[Opening Dataset records section]

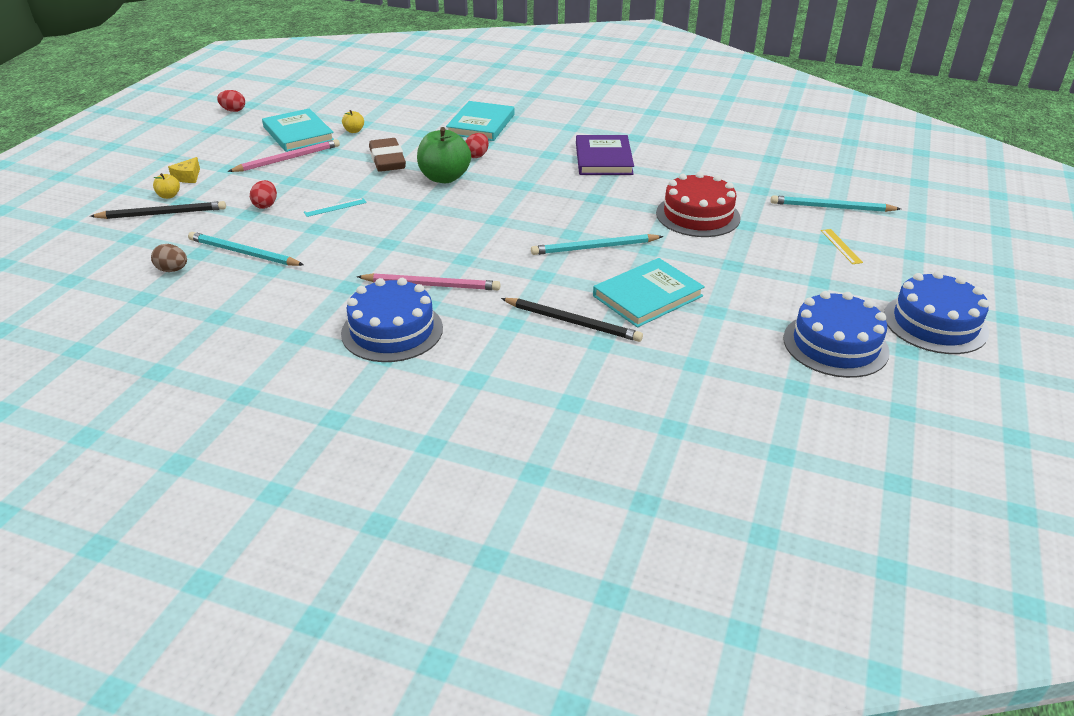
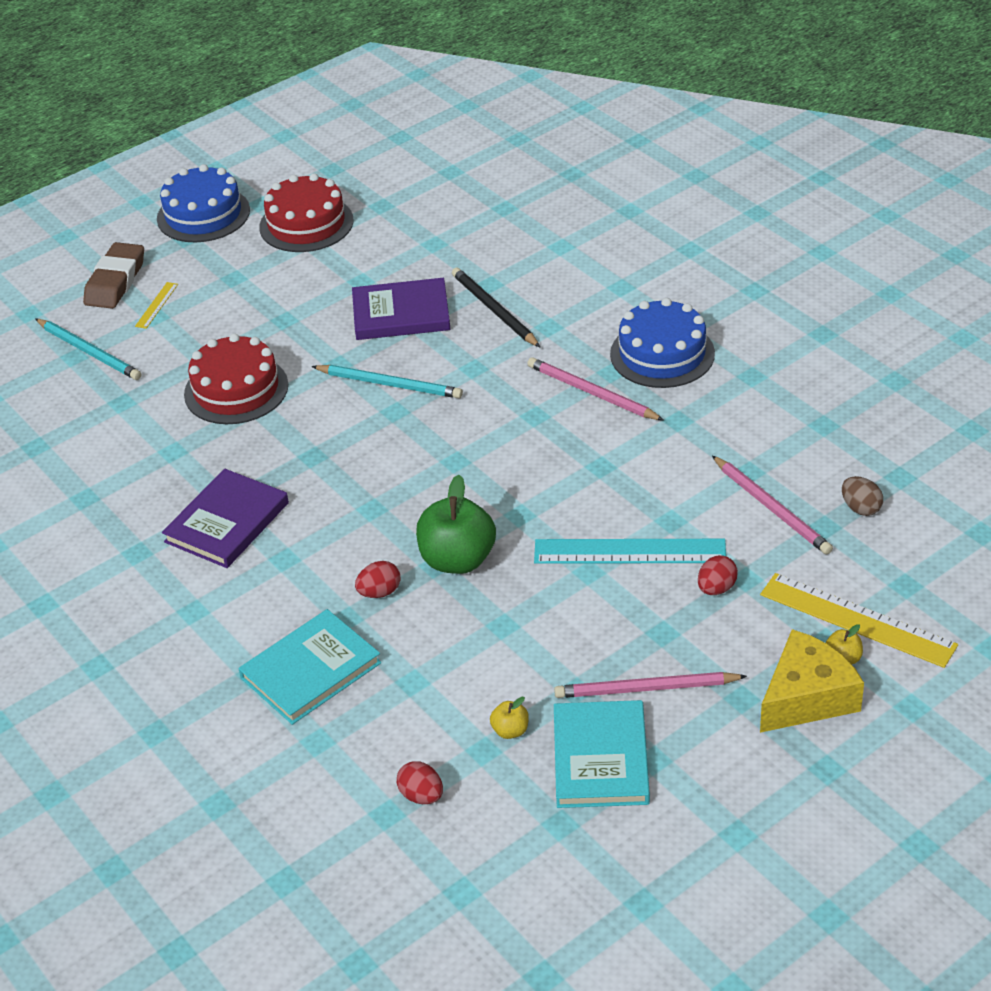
camera: 145 degrees left, 5 degrees up
black pencil [90,201,226,219] -> yellow ruler [760,573,958,668]
yellow cheese [168,157,200,183] -> yellow cheese [760,629,864,733], size x2.09
turquoise pencil [188,232,304,266] -> pink pencil [712,456,833,554]
red egg [217,90,245,112] -> red egg moved to [397,761,443,804]
turquoise ruler [304,198,367,217] -> turquoise ruler [534,539,726,564], size x2.19
brown eraser [369,138,406,172] -> brown eraser moved to [83,242,144,309]
turquoise book [593,258,705,328] -> purple book [352,278,450,340]
blue cake [783,291,890,378] -> red cake [259,173,353,252]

[Closing Dataset records section]

:: What the exercise asks ::
Which lines run from the one containing "turquoise pencil [188,232,304,266]" through the end of the material? Output exactly those lines and no others.

:: Solution to this task ::
turquoise pencil [188,232,304,266] -> pink pencil [712,456,833,554]
red egg [217,90,245,112] -> red egg moved to [397,761,443,804]
turquoise ruler [304,198,367,217] -> turquoise ruler [534,539,726,564], size x2.19
brown eraser [369,138,406,172] -> brown eraser moved to [83,242,144,309]
turquoise book [593,258,705,328] -> purple book [352,278,450,340]
blue cake [783,291,890,378] -> red cake [259,173,353,252]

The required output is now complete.